Assignment — Please reproduce the following records exactly as they appear.
--------
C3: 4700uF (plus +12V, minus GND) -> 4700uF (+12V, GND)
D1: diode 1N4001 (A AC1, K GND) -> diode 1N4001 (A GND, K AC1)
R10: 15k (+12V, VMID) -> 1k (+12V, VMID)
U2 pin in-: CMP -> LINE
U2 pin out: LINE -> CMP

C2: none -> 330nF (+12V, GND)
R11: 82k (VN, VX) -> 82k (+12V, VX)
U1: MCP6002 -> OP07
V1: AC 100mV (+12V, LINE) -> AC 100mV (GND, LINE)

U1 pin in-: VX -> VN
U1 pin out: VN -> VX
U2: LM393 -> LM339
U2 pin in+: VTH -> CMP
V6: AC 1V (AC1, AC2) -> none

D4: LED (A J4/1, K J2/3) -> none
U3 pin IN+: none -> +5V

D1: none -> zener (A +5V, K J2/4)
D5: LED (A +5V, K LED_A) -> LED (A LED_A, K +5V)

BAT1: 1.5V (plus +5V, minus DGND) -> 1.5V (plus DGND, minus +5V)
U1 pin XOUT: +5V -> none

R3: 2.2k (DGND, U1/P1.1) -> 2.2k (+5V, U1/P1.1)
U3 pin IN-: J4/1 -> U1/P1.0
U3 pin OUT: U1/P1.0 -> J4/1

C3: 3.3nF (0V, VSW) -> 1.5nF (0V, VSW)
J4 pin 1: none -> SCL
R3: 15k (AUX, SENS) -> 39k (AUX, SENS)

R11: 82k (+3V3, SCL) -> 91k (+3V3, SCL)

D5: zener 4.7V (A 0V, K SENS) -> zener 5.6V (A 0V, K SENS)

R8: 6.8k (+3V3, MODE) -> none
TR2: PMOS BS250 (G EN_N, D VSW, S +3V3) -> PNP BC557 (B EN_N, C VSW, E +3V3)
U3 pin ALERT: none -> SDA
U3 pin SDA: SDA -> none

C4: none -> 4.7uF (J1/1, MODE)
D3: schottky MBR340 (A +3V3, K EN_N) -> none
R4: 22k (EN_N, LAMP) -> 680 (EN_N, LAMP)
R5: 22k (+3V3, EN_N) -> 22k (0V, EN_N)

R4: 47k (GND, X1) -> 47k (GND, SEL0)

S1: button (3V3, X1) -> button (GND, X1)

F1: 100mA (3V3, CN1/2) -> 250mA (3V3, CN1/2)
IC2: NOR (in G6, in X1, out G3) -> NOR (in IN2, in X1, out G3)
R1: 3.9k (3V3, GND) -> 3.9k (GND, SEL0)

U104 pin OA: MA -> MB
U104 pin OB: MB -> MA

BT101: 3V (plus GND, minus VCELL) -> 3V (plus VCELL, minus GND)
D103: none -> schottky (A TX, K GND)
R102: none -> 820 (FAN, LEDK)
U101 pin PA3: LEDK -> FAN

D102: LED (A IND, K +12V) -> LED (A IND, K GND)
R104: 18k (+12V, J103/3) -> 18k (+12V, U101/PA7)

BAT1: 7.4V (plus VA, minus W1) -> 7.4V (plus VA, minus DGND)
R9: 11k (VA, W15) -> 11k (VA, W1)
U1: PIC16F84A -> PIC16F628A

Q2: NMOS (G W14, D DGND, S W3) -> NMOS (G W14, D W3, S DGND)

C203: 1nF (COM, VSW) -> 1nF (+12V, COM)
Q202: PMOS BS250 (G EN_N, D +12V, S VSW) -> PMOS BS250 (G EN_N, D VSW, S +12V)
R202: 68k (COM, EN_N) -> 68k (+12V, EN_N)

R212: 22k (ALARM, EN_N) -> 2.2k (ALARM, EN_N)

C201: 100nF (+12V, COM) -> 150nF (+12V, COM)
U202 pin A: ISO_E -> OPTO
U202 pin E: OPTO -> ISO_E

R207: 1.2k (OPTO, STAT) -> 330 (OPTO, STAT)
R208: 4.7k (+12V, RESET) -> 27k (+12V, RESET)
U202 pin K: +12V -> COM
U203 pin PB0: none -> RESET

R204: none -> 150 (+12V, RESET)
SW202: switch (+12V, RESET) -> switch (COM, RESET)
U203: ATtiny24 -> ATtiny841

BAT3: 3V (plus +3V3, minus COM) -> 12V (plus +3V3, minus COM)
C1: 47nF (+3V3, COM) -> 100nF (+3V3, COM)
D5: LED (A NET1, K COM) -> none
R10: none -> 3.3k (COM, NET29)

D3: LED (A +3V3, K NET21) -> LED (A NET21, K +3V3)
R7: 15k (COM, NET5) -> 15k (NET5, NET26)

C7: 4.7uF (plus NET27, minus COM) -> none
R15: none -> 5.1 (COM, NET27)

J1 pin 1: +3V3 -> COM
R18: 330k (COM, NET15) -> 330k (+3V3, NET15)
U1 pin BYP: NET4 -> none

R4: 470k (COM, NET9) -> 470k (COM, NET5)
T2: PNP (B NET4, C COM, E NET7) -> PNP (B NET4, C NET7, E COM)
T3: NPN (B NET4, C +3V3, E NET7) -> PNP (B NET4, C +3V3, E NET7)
--------
Expected output —
C3: 4700uF (plus +12V, minus GND) -> 4700uF (+12V, GND)
D1: diode 1N4001 (A AC1, K GND) -> diode 1N4001 (A GND, K AC1)
R10: 15k (+12V, VMID) -> 1k (+12V, VMID)
U2 pin in-: CMP -> LINE
U2 pin out: LINE -> CMP

C2: none -> 330nF (+12V, GND)
R11: 82k (VN, VX) -> 82k (+12V, VX)
U1: MCP6002 -> OP07
V1: AC 100mV (+12V, LINE) -> AC 100mV (GND, LINE)

U1 pin in-: VX -> VN
U1 pin out: VN -> VX
U2: LM393 -> LM339
U2 pin in+: VTH -> CMP
V6: AC 1V (AC1, AC2) -> none

D4: LED (A J4/1, K J2/3) -> none
U3 pin IN+: none -> +5V

D1: none -> zener (A +5V, K J2/4)
D5: LED (A +5V, K LED_A) -> LED (A LED_A, K +5V)

BAT1: 1.5V (plus +5V, minus DGND) -> 1.5V (plus DGND, minus +5V)
U1 pin XOUT: +5V -> none

R3: 2.2k (DGND, U1/P1.1) -> 2.2k (+5V, U1/P1.1)
U3 pin IN-: J4/1 -> U1/P1.0
U3 pin OUT: U1/P1.0 -> J4/1

C3: 3.3nF (0V, VSW) -> 1.5nF (0V, VSW)
J4 pin 1: none -> SCL
R3: 15k (AUX, SENS) -> 39k (AUX, SENS)

R11: 82k (+3V3, SCL) -> 91k (+3V3, SCL)

D5: zener 4.7V (A 0V, K SENS) -> zener 5.6V (A 0V, K SENS)

R8: 6.8k (+3V3, MODE) -> none
TR2: PMOS BS250 (G EN_N, D VSW, S +3V3) -> PNP BC557 (B EN_N, C VSW, E +3V3)
U3 pin ALERT: none -> SDA
U3 pin SDA: SDA -> none

C4: none -> 4.7uF (J1/1, MODE)
D3: schottky MBR340 (A +3V3, K EN_N) -> none
R4: 22k (EN_N, LAMP) -> 680 (EN_N, LAMP)
R5: 22k (+3V3, EN_N) -> 22k (0V, EN_N)

R4: 47k (GND, X1) -> 47k (GND, SEL0)

S1: button (3V3, X1) -> button (GND, X1)

F1: 100mA (3V3, CN1/2) -> 250mA (3V3, CN1/2)
IC2: NOR (in G6, in X1, out G3) -> NOR (in IN2, in X1, out G3)
R1: 3.9k (3V3, GND) -> 3.9k (GND, SEL0)

U104 pin OA: MA -> MB
U104 pin OB: MB -> MA

BT101: 3V (plus GND, minus VCELL) -> 3V (plus VCELL, minus GND)
D103: none -> schottky (A TX, K GND)
R102: none -> 820 (FAN, LEDK)
U101 pin PA3: LEDK -> FAN

D102: LED (A IND, K +12V) -> LED (A IND, K GND)
R104: 18k (+12V, J103/3) -> 18k (+12V, U101/PA7)

BAT1: 7.4V (plus VA, minus W1) -> 7.4V (plus VA, minus DGND)
R9: 11k (VA, W15) -> 11k (VA, W1)
U1: PIC16F84A -> PIC16F628A

Q2: NMOS (G W14, D DGND, S W3) -> NMOS (G W14, D W3, S DGND)

C203: 1nF (COM, VSW) -> 1nF (+12V, COM)
Q202: PMOS BS250 (G EN_N, D +12V, S VSW) -> PMOS BS250 (G EN_N, D VSW, S +12V)
R202: 68k (COM, EN_N) -> 68k (+12V, EN_N)

R212: 22k (ALARM, EN_N) -> 2.2k (ALARM, EN_N)

C201: 100nF (+12V, COM) -> 150nF (+12V, COM)
U202 pin A: ISO_E -> OPTO
U202 pin E: OPTO -> ISO_E

R207: 1.2k (OPTO, STAT) -> 330 (OPTO, STAT)
R208: 4.7k (+12V, RESET) -> 27k (+12V, RESET)
U202 pin K: +12V -> COM
U203 pin PB0: none -> RESET

R204: none -> 150 (+12V, RESET)
SW202: switch (+12V, RESET) -> switch (COM, RESET)
U203: ATtiny24 -> ATtiny841

BAT3: 3V (plus +3V3, minus COM) -> 12V (plus +3V3, minus COM)
C1: 47nF (+3V3, COM) -> 100nF (+3V3, COM)
D5: LED (A NET1, K COM) -> none
R10: none -> 3.3k (COM, NET29)

D3: LED (A +3V3, K NET21) -> LED (A NET21, K +3V3)
R7: 15k (COM, NET5) -> 15k (NET5, NET26)

C7: 4.7uF (plus NET27, minus COM) -> none
R15: none -> 5.1 (COM, NET27)

J1 pin 1: +3V3 -> COM
R18: 330k (COM, NET15) -> 330k (+3V3, NET15)
U1 pin BYP: NET4 -> none

R4: 470k (COM, NET9) -> 470k (COM, NET5)
T2: PNP (B NET4, C COM, E NET7) -> PNP (B NET4, C NET7, E COM)
T3: NPN (B NET4, C +3V3, E NET7) -> PNP (B NET4, C +3V3, E NET7)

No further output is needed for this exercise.